(Stored data entries)
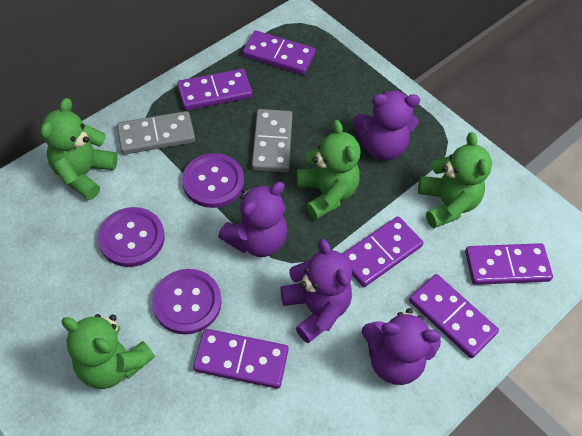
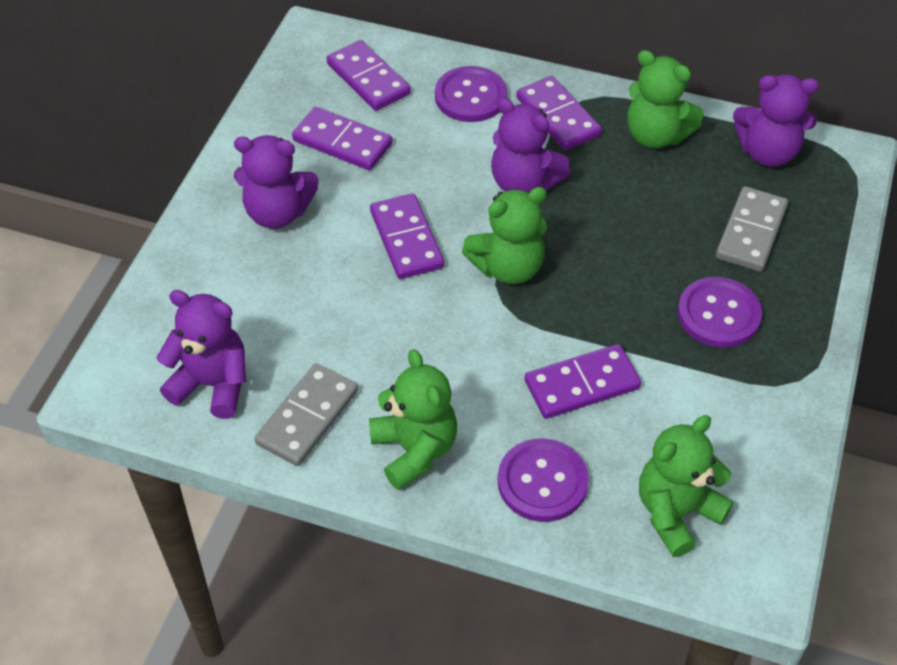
purple domino: 6 -> 5

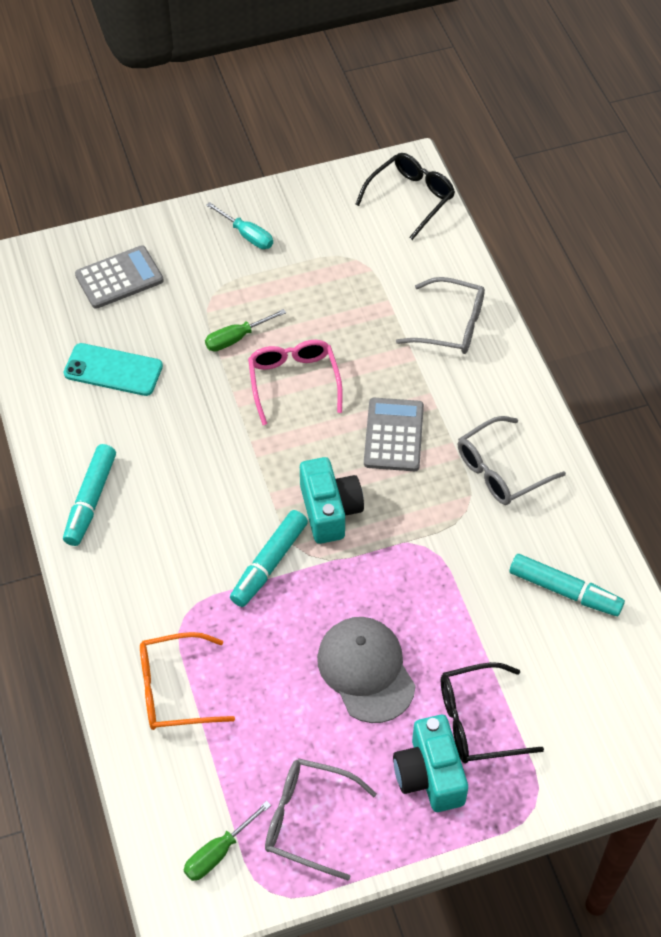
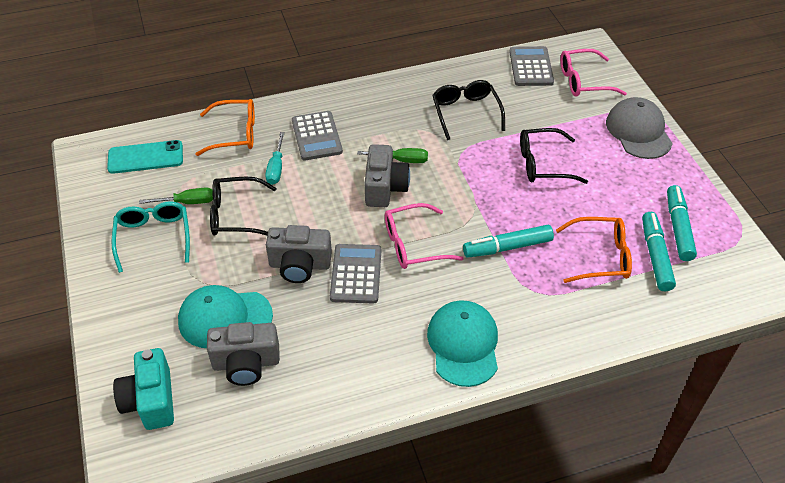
black glasses: 2 -> 3
grey calculator: 2 -> 3
grey camera: 0 -> 3
grey glasses: 3 -> 0
orange glasses: 1 -> 2
pink glasses: 1 -> 2
turquoise camera: 2 -> 1
turquoise cap: 0 -> 2
turquoise glasses: 0 -> 1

TASK BRIEF: Pictures aside, write out all of the records exactly.

PROBLEM SOLUTION:
purple domino: 6 -> 5

black glasses: 2 -> 3
grey calculator: 2 -> 3
grey camera: 0 -> 3
grey glasses: 3 -> 0
orange glasses: 1 -> 2
pink glasses: 1 -> 2
turquoise camera: 2 -> 1
turquoise cap: 0 -> 2
turquoise glasses: 0 -> 1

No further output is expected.